*Work required*
Within the listing, each line that has the string "brick" should be copied.

*Given information*
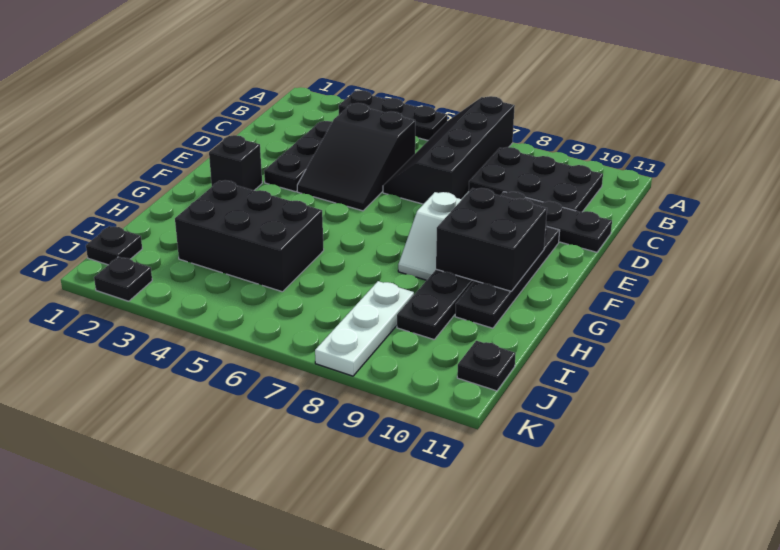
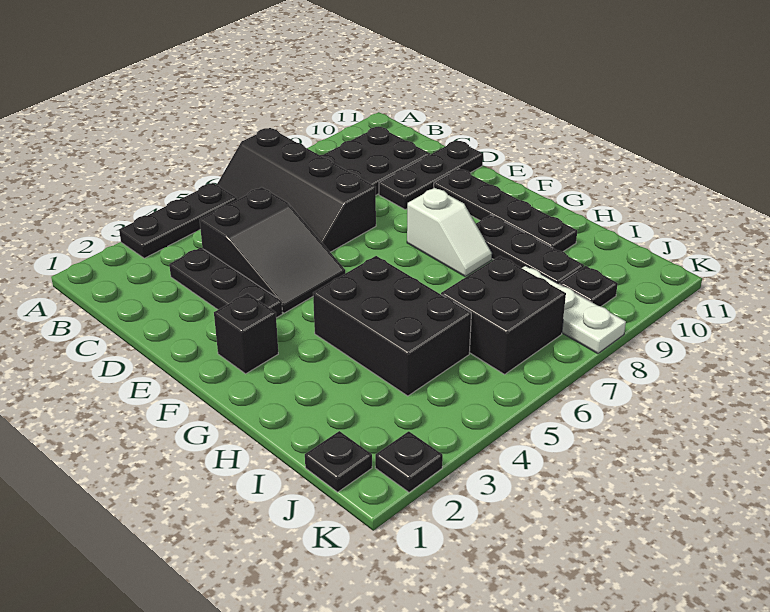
black brick F9:G10 level 2 -> black brick I6:J7 level 1
black brick H3:I5 level 1 -> black brick G4:I5 level 1
black plate J11 level 1 -> black plate J9 level 1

*Written answer*
black brick F9:G10 level 2 -> black brick I6:J7 level 1
black brick H3:I5 level 1 -> black brick G4:I5 level 1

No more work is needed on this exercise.